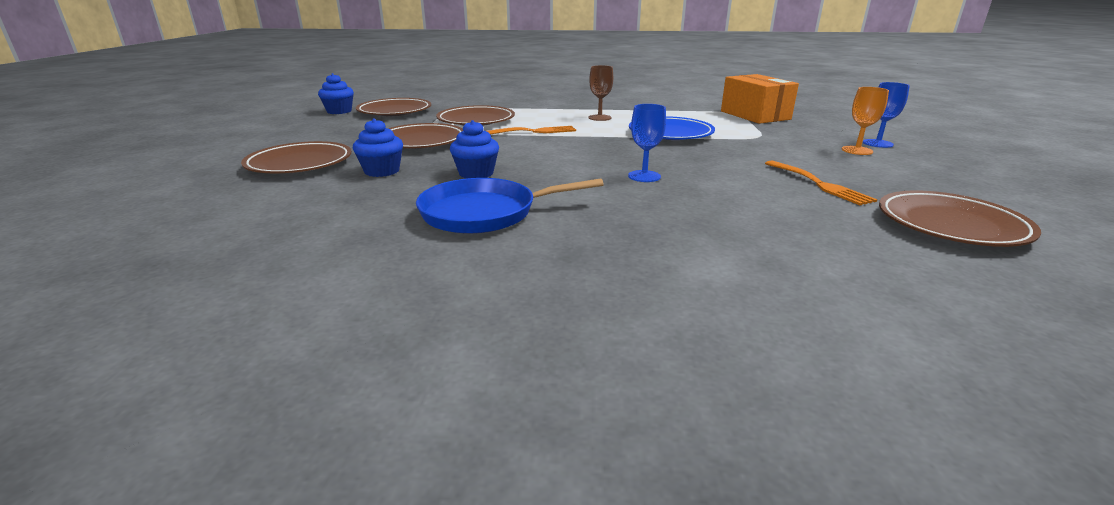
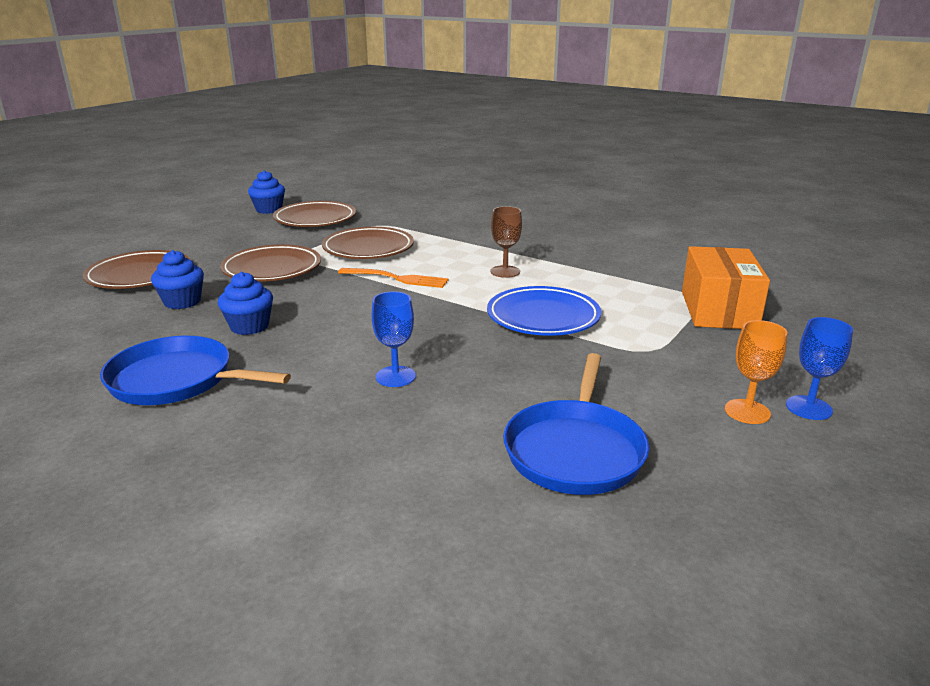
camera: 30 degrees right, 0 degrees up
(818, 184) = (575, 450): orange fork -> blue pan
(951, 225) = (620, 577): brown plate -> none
----------
GOAL OF THE EXERCISE: Respond with the lines above, from the one that holds "(818, 184) = (575, 450): orange" to the end of the listing, each repeated exactly, and with no other material.

RESPONSE TO THIS EXERCISE:
(818, 184) = (575, 450): orange fork -> blue pan
(951, 225) = (620, 577): brown plate -> none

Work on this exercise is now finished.